→ **Requirement**
Which lines of the listing below contain the string "markup"? Pull out each of them and copy it in full.

== Dataset excerpts ==

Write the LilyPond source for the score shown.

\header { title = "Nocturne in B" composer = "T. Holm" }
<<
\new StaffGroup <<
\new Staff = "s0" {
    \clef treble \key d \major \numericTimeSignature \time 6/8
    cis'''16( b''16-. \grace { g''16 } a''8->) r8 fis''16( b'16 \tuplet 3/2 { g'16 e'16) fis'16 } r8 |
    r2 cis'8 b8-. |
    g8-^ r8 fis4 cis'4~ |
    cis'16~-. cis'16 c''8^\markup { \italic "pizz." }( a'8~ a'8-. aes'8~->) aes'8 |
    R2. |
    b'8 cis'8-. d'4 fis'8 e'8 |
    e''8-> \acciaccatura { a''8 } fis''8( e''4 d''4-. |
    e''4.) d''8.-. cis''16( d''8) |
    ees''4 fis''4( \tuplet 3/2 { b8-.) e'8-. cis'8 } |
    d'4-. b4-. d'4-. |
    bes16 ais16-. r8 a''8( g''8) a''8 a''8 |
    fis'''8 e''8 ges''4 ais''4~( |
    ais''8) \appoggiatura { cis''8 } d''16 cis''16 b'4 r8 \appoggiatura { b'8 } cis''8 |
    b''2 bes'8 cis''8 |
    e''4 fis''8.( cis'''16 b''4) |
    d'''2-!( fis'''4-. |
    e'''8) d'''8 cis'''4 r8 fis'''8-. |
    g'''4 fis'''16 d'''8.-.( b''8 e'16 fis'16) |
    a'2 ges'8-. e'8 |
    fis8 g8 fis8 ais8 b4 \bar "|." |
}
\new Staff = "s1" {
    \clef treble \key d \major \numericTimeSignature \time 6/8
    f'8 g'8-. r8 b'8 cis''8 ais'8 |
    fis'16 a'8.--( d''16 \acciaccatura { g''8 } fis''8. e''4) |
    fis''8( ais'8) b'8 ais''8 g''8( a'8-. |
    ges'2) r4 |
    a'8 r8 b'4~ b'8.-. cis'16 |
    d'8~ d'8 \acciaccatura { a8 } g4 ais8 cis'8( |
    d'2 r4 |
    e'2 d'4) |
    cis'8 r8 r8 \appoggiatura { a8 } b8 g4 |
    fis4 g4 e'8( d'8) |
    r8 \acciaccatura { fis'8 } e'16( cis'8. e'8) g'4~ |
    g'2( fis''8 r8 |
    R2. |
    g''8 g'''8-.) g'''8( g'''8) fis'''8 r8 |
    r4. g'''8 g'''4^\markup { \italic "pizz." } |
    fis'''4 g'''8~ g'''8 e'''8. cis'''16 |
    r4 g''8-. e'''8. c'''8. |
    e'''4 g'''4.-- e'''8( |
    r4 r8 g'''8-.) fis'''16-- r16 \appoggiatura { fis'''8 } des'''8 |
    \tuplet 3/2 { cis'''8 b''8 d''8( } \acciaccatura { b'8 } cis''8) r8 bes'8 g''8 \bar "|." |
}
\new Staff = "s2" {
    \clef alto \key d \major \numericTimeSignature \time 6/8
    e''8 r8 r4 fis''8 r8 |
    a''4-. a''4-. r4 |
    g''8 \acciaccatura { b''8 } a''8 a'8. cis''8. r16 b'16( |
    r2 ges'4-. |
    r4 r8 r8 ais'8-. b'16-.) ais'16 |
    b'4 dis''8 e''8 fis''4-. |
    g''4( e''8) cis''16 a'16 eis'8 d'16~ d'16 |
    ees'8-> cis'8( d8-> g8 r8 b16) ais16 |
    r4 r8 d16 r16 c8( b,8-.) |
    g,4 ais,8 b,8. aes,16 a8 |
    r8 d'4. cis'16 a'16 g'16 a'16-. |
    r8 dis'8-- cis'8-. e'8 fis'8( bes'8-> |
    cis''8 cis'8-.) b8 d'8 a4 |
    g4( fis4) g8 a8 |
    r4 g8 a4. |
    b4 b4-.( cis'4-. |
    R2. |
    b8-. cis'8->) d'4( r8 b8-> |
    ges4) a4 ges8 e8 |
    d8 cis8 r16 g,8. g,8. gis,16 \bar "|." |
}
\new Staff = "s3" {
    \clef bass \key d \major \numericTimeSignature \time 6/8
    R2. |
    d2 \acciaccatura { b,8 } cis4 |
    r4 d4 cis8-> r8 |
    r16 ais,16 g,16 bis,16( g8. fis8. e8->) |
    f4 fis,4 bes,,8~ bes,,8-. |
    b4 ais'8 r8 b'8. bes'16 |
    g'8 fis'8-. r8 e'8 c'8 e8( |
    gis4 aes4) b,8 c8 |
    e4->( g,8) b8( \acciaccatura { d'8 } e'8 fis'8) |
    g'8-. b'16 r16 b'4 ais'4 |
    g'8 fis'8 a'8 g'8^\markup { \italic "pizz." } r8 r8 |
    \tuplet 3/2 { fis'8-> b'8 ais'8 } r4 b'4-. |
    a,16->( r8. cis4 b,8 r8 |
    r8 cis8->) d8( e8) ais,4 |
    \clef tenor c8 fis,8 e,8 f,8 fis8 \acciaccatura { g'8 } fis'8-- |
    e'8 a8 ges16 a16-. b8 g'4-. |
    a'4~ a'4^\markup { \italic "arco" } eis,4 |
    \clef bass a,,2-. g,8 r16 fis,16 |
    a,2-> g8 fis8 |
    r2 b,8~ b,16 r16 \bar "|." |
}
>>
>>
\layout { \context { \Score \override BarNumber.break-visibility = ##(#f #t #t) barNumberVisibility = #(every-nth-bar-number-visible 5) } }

===

→ **Exercise solution**
    cis'16~-. cis'16 c''8^\markup { \italic "pizz." }( a'8~ a'8-. aes'8~->) aes'8 |
    r4. g'''8 g'''4^\markup { \italic "pizz." } |
    g'8 fis'8 a'8 g'8^\markup { \italic "pizz." } r8 r8 |
    a'4~ a'4^\markup { \italic "arco" } eis,4 |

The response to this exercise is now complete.